# Raw data start
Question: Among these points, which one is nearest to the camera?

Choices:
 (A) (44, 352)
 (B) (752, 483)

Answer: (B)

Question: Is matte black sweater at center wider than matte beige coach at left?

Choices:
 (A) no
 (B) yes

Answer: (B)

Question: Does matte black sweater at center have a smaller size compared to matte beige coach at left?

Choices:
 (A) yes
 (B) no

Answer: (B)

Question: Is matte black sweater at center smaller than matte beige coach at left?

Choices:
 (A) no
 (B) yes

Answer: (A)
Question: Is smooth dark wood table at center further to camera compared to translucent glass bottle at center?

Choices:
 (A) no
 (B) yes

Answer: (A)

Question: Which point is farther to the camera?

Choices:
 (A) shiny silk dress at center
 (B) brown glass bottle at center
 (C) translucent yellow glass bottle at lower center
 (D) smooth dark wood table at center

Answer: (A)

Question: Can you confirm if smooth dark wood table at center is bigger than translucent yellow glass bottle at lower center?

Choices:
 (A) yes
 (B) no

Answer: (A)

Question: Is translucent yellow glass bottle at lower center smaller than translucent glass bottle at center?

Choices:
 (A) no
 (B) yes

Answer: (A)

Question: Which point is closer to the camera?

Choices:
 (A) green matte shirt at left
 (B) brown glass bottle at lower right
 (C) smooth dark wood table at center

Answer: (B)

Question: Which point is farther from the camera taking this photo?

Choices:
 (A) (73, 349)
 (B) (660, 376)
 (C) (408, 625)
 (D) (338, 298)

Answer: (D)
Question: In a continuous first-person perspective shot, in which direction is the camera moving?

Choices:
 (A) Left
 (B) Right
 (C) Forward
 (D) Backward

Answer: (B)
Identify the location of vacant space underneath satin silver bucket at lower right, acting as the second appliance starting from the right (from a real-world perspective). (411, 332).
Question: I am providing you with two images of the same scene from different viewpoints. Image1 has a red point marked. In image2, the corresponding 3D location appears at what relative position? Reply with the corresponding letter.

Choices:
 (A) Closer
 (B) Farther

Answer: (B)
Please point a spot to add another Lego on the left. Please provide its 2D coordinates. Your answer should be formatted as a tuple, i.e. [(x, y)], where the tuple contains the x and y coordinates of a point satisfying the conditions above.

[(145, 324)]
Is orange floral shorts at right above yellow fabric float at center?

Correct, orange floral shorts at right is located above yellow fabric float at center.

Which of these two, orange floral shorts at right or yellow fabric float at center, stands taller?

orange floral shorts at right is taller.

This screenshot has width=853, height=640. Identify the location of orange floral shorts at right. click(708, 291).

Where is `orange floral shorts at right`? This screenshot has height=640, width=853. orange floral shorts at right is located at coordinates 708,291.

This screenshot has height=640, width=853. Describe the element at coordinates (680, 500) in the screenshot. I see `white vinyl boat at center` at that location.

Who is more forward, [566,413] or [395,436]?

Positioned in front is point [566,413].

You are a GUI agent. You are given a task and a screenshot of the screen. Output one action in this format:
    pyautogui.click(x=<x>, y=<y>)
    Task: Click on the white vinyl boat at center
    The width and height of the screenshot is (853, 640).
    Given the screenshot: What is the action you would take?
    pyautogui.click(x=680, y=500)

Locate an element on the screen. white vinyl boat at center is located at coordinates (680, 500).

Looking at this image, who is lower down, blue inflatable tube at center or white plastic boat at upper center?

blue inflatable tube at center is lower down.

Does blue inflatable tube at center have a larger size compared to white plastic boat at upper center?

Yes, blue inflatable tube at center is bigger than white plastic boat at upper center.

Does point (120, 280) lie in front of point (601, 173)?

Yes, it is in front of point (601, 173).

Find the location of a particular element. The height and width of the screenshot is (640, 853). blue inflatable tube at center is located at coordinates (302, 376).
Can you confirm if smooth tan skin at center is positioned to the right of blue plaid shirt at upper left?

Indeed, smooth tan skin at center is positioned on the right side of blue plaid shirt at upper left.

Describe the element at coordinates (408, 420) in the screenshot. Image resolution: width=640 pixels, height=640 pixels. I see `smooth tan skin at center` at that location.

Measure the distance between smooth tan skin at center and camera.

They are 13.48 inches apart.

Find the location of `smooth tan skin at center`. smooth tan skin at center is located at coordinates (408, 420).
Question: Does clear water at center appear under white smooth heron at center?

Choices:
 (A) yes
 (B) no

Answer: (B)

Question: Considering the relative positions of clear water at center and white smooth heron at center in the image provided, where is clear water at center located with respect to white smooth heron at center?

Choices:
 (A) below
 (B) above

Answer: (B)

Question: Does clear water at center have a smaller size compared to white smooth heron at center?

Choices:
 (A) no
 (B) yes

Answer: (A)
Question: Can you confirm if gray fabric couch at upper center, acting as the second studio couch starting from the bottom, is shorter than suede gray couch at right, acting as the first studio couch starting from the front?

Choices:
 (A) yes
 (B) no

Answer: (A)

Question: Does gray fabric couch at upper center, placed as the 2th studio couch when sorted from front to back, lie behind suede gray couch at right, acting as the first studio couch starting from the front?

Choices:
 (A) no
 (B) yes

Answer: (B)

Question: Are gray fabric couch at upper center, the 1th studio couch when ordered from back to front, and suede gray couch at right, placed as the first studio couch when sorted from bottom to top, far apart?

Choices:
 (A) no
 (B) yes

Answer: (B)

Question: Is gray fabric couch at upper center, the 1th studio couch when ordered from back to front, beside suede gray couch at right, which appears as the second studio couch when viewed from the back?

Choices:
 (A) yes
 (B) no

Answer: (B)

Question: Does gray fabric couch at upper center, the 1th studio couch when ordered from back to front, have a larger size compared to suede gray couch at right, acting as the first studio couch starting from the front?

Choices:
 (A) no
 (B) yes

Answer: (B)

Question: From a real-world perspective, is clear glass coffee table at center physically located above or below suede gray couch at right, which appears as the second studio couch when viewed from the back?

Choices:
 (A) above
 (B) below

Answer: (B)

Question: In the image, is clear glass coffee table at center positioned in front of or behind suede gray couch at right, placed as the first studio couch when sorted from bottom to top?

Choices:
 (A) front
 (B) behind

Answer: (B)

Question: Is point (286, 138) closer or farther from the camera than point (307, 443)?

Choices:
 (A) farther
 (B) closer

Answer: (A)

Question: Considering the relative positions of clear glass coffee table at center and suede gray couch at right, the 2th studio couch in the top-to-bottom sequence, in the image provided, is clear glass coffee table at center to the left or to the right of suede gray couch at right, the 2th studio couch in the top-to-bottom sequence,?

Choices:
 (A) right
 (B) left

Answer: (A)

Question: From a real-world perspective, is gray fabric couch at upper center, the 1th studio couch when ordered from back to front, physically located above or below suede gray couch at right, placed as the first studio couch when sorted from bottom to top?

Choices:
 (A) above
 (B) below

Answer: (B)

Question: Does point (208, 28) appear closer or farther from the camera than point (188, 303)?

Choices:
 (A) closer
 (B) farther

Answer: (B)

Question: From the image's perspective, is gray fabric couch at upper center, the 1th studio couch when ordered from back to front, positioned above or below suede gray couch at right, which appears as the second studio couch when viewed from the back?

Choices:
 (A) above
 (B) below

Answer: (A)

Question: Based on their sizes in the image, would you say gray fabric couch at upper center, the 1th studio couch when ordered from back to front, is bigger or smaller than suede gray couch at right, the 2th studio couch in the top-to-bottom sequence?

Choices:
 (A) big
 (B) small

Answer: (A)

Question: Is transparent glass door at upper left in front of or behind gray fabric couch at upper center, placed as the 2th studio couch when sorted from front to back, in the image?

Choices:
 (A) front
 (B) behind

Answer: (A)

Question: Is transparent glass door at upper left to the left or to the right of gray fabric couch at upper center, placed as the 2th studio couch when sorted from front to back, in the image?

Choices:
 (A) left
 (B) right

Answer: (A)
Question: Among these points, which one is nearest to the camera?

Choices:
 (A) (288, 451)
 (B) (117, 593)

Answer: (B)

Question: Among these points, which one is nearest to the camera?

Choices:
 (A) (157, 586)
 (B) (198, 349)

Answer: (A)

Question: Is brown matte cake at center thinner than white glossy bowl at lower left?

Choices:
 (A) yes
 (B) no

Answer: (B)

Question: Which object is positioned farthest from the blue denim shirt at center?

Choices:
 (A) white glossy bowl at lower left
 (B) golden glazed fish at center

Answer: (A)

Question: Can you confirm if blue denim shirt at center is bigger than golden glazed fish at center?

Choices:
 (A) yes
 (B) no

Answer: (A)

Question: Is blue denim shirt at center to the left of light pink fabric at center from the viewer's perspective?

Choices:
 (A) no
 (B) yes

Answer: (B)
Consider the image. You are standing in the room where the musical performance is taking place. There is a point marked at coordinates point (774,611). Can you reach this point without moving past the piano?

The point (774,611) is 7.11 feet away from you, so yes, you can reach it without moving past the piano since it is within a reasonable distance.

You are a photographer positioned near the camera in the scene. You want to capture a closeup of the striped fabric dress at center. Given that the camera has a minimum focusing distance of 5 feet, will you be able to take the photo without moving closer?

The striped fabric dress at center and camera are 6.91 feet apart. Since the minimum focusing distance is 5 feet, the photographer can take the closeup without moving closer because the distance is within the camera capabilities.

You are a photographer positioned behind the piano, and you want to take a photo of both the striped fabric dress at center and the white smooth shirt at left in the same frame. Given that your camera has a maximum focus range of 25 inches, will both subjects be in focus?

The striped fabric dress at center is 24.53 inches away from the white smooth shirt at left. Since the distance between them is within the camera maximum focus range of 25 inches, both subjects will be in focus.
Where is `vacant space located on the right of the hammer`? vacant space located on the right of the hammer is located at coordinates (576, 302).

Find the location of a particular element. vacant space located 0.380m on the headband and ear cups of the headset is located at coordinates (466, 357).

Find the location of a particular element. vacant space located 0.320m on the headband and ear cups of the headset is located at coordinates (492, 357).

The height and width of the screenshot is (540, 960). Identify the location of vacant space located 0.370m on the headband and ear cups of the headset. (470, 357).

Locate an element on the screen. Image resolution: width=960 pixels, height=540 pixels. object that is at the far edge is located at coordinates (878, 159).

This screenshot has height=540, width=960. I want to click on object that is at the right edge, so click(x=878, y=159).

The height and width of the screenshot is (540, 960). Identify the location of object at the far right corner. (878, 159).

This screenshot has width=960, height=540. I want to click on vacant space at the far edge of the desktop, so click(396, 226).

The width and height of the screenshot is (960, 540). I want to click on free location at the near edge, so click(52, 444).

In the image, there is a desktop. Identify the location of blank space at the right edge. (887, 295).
# Raw data end
• [Exercise brief]: Pull out each line of the listing above that contains the word "vacant".

• [Answer for the task]:
Identify the location of vacant space underneath satin silver bucket at lower right, acting as the second appliance starting from the right (from a real-world perspective). (411, 332).
Where is `vacant space located on the right of the hammer`? vacant space located on the right of the hammer is located at coordinates (576, 302).
Find the location of a particular element. vacant space located 0.380m on the headband and ear cups of the headset is located at coordinates (466, 357).
Find the location of a particular element. vacant space located 0.320m on the headband and ear cups of the headset is located at coordinates (492, 357).
The height and width of the screenshot is (540, 960). Identify the location of vacant space located 0.370m on the headband and ear cups of the headset. (470, 357).
This screenshot has width=960, height=540. I want to click on vacant space at the far edge of the desktop, so click(396, 226).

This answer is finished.